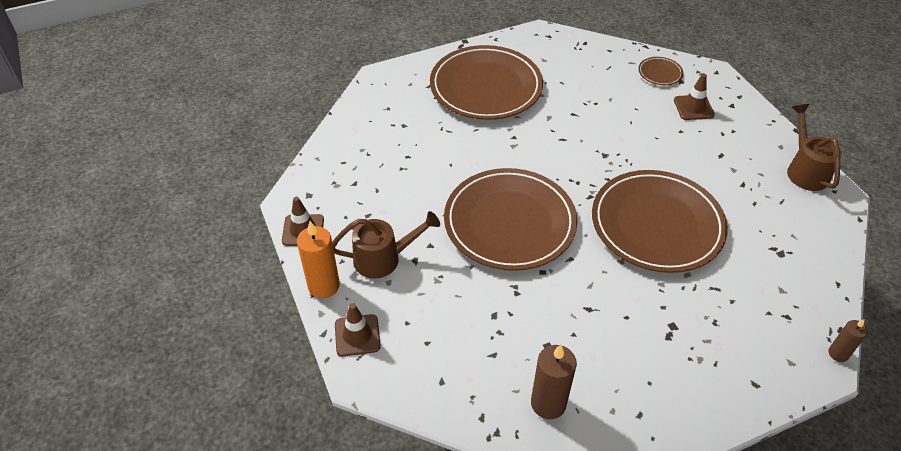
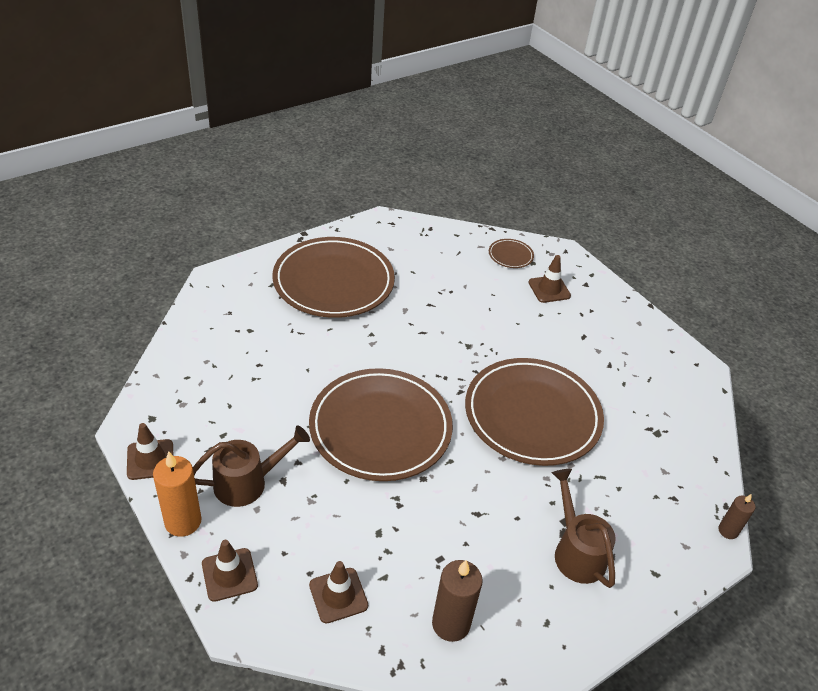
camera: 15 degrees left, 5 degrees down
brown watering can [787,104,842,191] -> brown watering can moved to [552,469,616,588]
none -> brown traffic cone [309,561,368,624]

━━━━━━━━━━

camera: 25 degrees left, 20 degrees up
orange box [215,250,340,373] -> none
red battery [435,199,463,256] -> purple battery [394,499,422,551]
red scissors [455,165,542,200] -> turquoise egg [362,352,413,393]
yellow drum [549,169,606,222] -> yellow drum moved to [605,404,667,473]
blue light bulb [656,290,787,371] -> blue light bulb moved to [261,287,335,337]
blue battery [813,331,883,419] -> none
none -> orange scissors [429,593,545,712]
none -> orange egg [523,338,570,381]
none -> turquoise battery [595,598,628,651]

━━━━━━━━━━

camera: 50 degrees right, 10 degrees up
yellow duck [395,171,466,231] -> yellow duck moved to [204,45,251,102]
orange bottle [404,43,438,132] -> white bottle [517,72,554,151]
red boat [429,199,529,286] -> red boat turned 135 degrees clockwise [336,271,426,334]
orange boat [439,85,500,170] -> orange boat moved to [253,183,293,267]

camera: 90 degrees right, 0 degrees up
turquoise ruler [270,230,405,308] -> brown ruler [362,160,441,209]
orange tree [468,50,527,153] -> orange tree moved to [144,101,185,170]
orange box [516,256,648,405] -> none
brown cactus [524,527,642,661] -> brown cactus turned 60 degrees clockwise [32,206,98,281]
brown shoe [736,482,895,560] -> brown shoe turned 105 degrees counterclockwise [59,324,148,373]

━━━━━━━━━━

◆ **What you need to do**: In the listing above, find the line with "red battery [435,199,463,256]" and the line with "none -> turquoise battery [595,598,628,651]", then print exactly those two lines and every line between them, and nothing more.

◆ **Exercise answer**:
red battery [435,199,463,256] -> purple battery [394,499,422,551]
red scissors [455,165,542,200] -> turquoise egg [362,352,413,393]
yellow drum [549,169,606,222] -> yellow drum moved to [605,404,667,473]
blue light bulb [656,290,787,371] -> blue light bulb moved to [261,287,335,337]
blue battery [813,331,883,419] -> none
none -> orange scissors [429,593,545,712]
none -> orange egg [523,338,570,381]
none -> turquoise battery [595,598,628,651]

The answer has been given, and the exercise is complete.